(EXTRACTED ENTRIES)

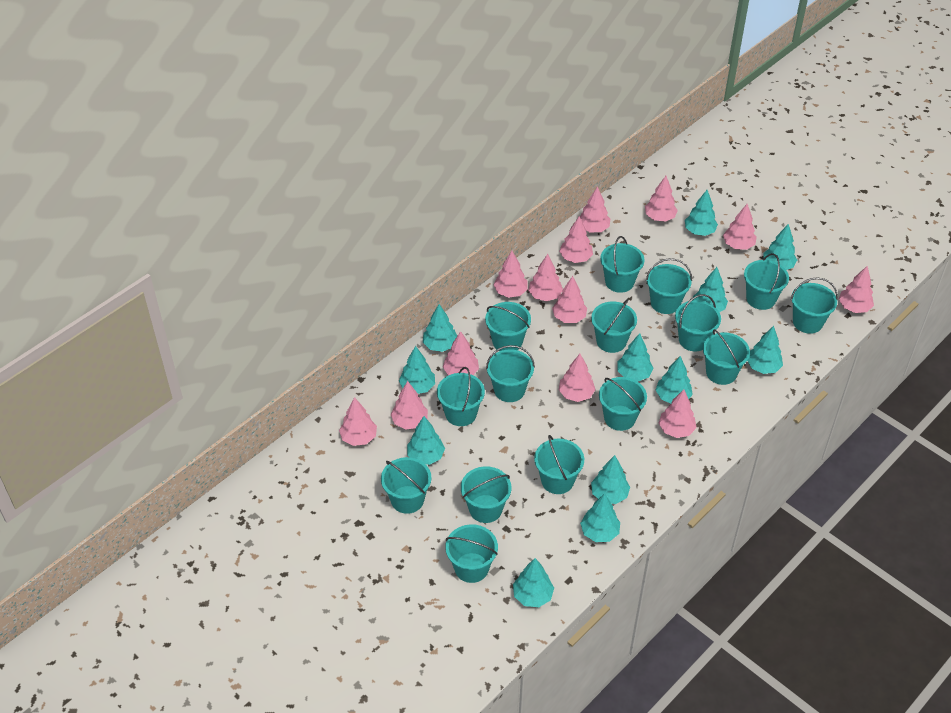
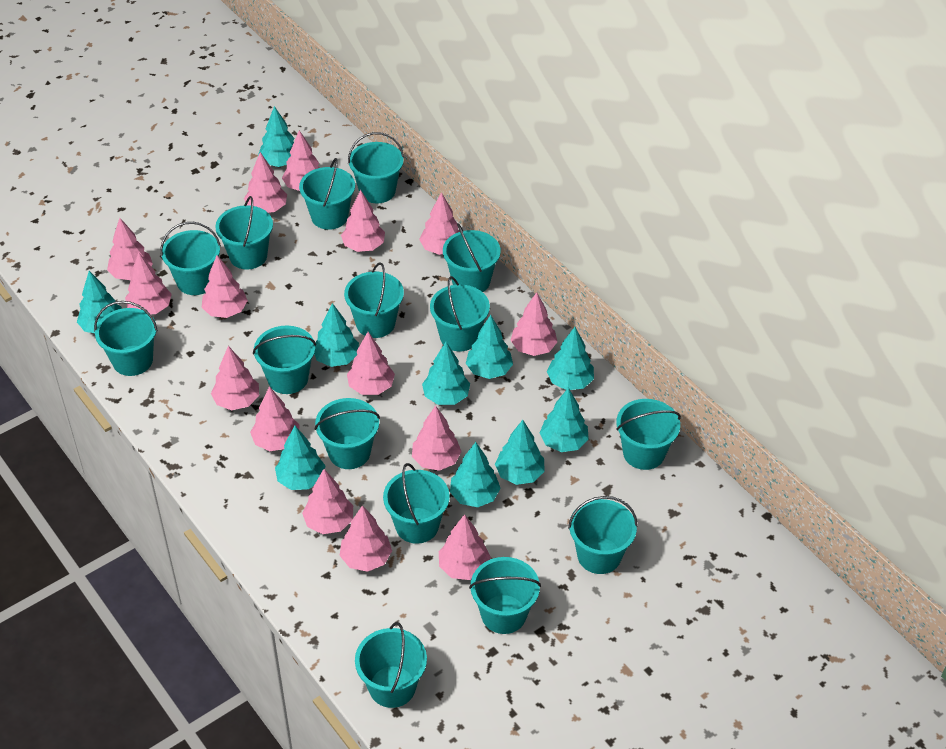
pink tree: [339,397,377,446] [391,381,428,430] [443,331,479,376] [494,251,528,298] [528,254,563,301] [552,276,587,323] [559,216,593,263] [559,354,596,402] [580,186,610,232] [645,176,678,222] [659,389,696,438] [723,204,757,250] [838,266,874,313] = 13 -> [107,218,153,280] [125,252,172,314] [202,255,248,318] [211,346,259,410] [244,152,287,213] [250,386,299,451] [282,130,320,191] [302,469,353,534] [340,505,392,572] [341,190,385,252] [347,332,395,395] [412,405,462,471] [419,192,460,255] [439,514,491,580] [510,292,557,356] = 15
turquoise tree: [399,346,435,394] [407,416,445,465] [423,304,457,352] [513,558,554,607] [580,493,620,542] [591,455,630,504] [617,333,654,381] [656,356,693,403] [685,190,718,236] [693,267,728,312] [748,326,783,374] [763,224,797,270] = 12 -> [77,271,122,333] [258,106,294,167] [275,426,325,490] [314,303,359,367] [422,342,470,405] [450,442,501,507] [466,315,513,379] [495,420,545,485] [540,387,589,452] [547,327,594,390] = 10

(End EXTRACTED ENTRIES)
(EXTRACTED ENTRIES)

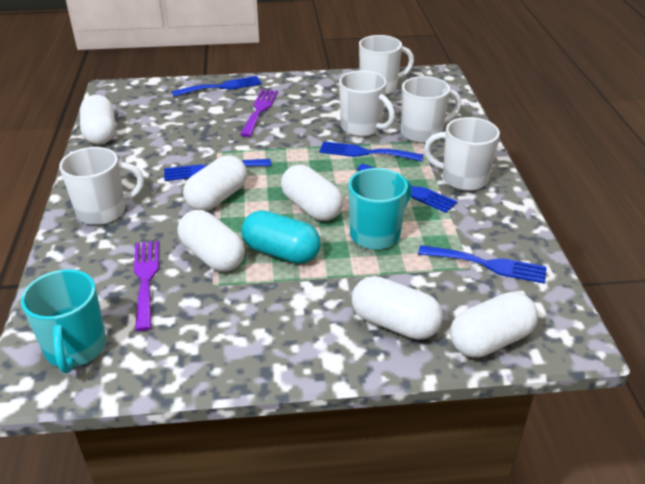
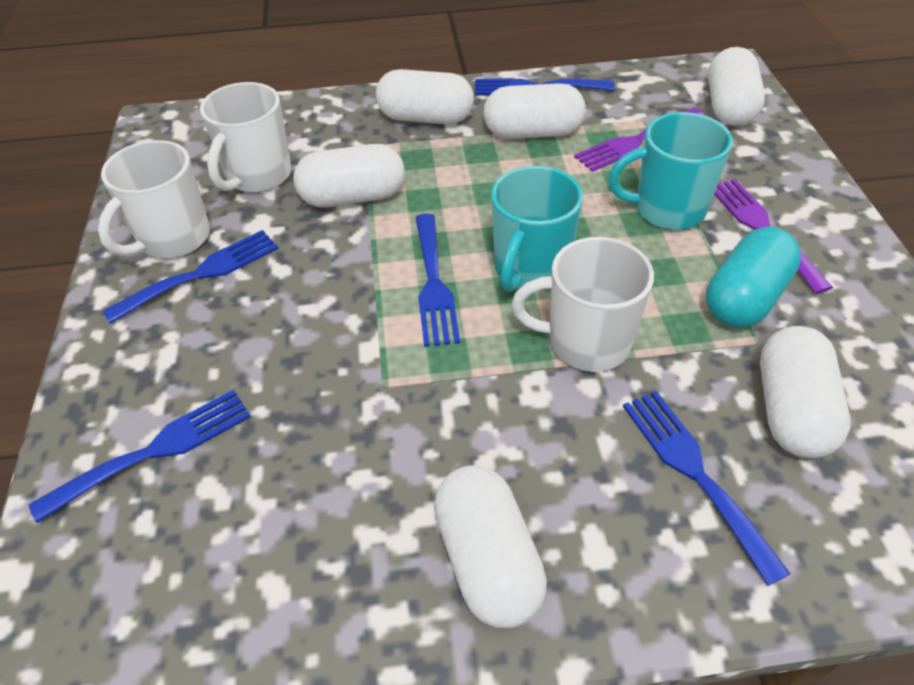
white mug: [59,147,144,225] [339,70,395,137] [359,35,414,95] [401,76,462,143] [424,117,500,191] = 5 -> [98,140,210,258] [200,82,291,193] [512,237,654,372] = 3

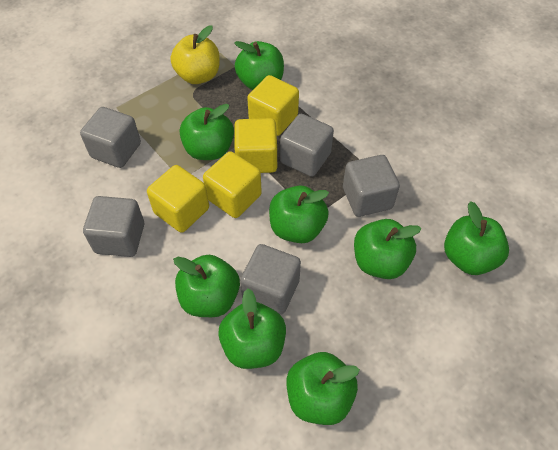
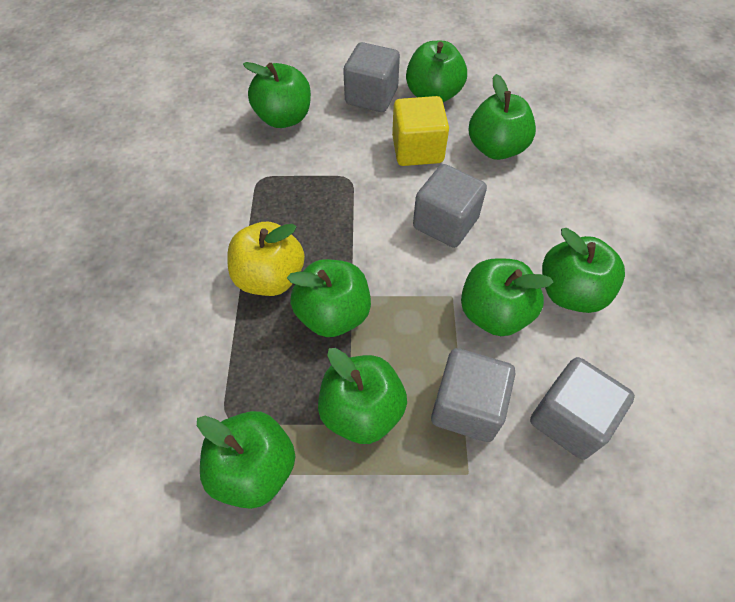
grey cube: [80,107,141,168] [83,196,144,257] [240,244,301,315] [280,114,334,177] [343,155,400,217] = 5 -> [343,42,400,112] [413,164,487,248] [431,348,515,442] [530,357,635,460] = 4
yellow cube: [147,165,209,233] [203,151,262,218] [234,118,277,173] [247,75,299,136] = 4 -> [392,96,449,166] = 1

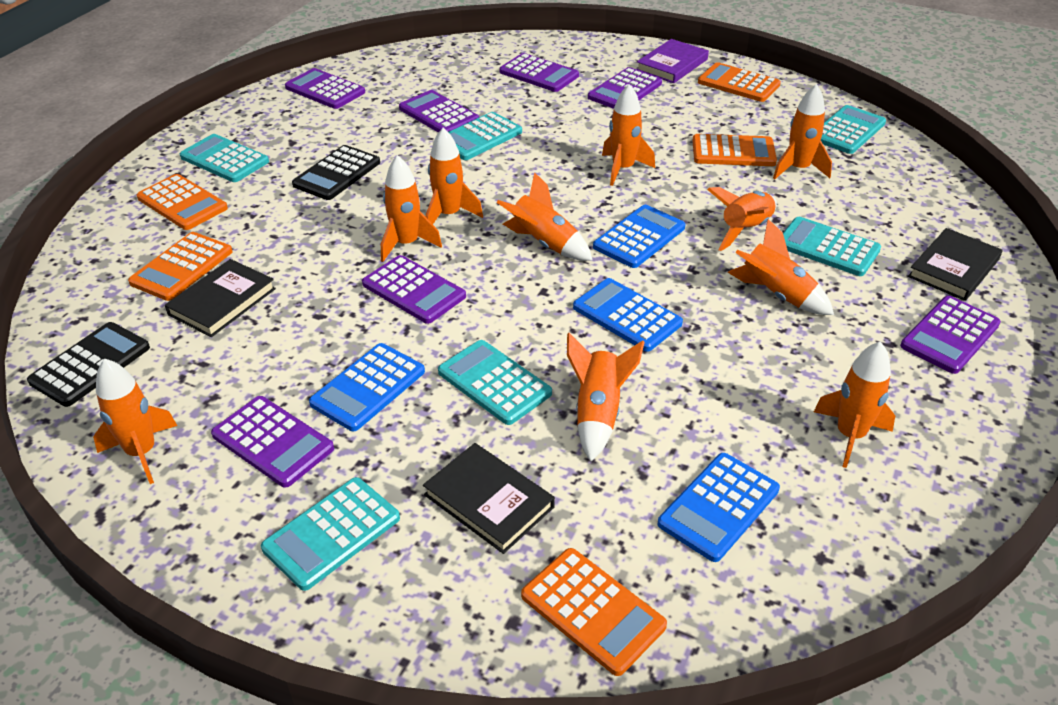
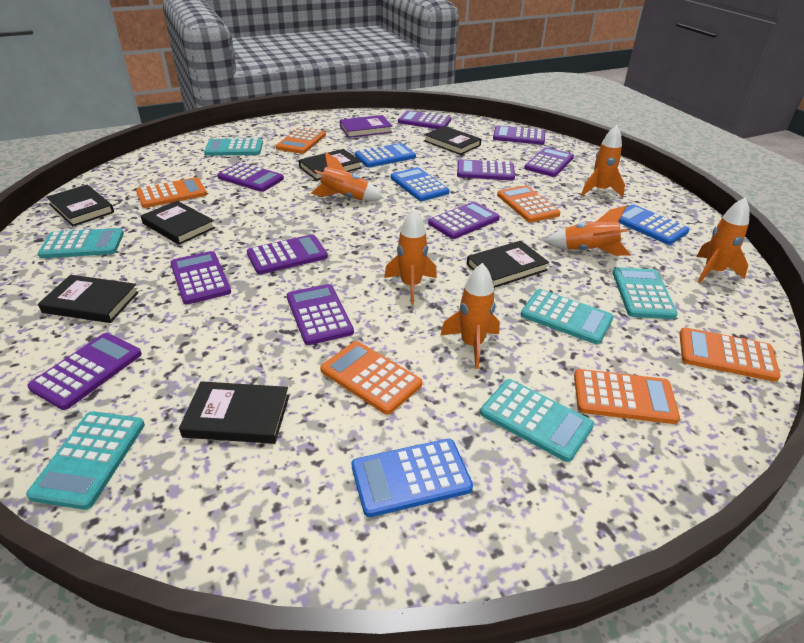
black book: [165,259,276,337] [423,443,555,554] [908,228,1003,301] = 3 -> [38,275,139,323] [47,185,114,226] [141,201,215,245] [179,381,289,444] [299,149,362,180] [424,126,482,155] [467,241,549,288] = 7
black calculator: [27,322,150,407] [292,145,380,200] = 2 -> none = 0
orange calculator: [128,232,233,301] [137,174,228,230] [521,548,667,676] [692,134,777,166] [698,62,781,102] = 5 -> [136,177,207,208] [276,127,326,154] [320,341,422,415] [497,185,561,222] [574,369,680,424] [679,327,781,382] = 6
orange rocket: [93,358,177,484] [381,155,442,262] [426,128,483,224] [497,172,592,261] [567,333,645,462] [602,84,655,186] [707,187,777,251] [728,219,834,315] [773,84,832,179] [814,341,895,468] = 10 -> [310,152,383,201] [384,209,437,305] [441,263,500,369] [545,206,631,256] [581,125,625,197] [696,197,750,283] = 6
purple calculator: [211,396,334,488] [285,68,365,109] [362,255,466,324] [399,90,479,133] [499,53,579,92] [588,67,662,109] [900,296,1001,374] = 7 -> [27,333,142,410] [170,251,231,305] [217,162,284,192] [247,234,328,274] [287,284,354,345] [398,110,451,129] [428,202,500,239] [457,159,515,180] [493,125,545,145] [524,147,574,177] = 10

(End EXTRACTED ENTRIES)
(EXTRACTED ENTRIES)

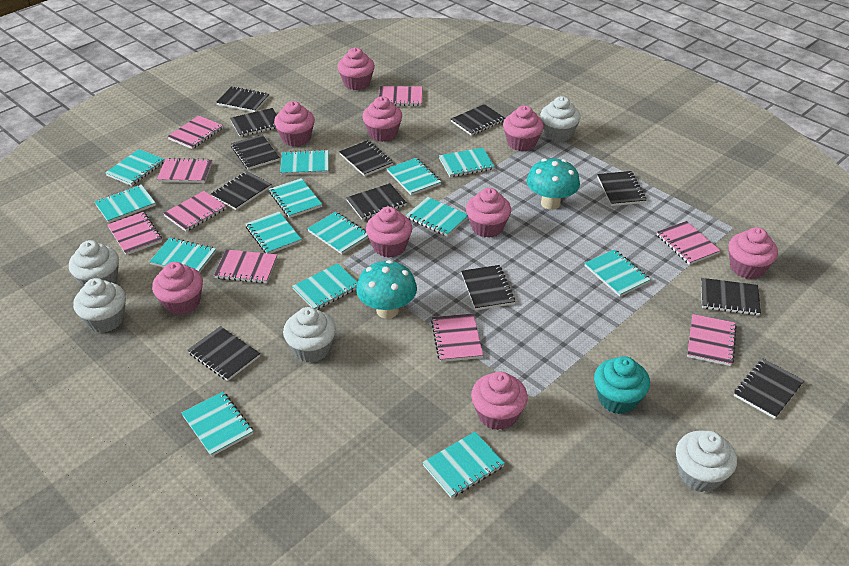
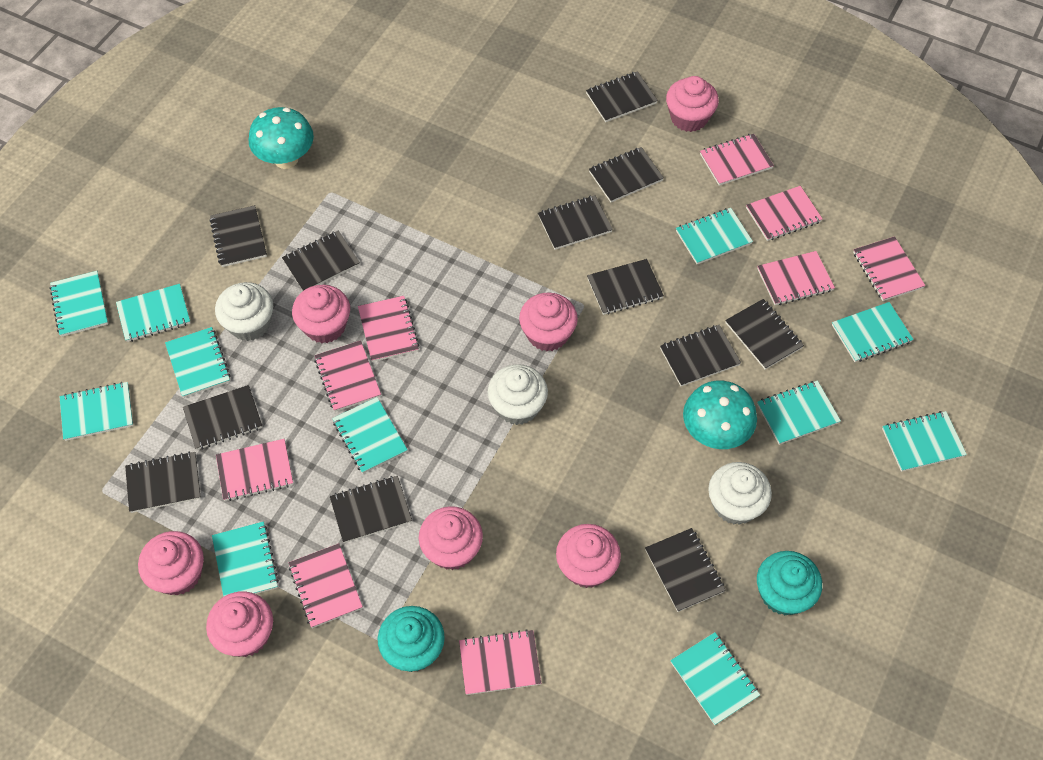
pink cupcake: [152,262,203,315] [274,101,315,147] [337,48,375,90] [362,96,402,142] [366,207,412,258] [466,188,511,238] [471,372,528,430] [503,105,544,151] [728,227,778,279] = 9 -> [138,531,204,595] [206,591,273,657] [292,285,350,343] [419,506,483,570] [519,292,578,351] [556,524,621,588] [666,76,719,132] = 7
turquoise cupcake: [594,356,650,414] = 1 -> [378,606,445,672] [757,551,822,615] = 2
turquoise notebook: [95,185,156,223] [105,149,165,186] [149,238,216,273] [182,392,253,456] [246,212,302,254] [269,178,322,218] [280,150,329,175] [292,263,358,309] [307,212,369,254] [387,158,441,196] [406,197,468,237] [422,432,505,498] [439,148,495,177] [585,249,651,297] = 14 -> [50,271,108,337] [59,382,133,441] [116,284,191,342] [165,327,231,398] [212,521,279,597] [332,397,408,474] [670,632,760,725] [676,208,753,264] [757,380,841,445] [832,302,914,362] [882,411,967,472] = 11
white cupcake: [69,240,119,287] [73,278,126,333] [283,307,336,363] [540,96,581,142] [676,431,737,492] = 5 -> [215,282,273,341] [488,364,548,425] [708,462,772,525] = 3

(End EXTRACTED ENTRIES)

EXERCISE OBJECTIVE:
The lines holding the string "cube" in the listing above are what you should copy out.

RESPONSE TO THIS EXERCISE:
grey cube: [80,107,141,168] [83,196,144,257] [240,244,301,315] [280,114,334,177] [343,155,400,217] = 5 -> [343,42,400,112] [413,164,487,248] [431,348,515,442] [530,357,635,460] = 4
yellow cube: [147,165,209,233] [203,151,262,218] [234,118,277,173] [247,75,299,136] = 4 -> [392,96,449,166] = 1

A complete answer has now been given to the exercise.